━━━━━ Given information
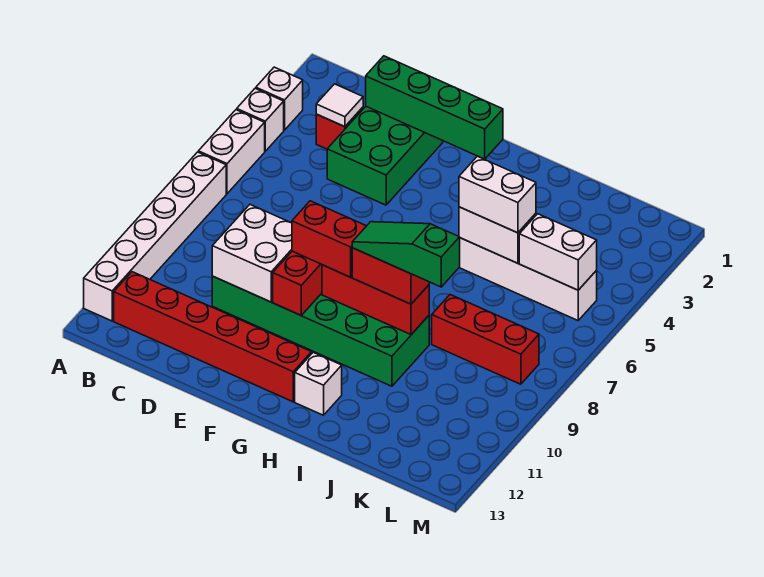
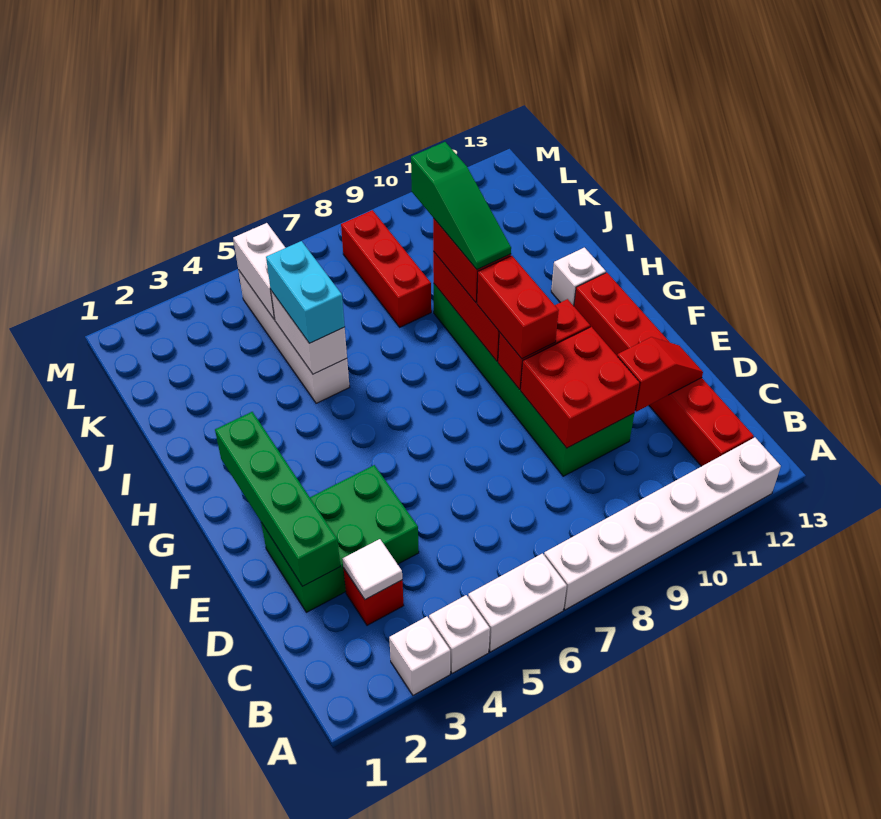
white brick D9:E10 level 2 -> red brick D9:E10 level 2
none -> red slope D11:D12 level 2 top 11
white brick I5:J5 level 3 -> cyan brick I5:J5 level 3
━━━━━━━━━━
### Exercise
What the task needs is the material above repeated exactly, pictures excepted.

### Written answer
white brick D9:E10 level 2 -> red brick D9:E10 level 2
none -> red slope D11:D12 level 2 top 11
white brick I5:J5 level 3 -> cyan brick I5:J5 level 3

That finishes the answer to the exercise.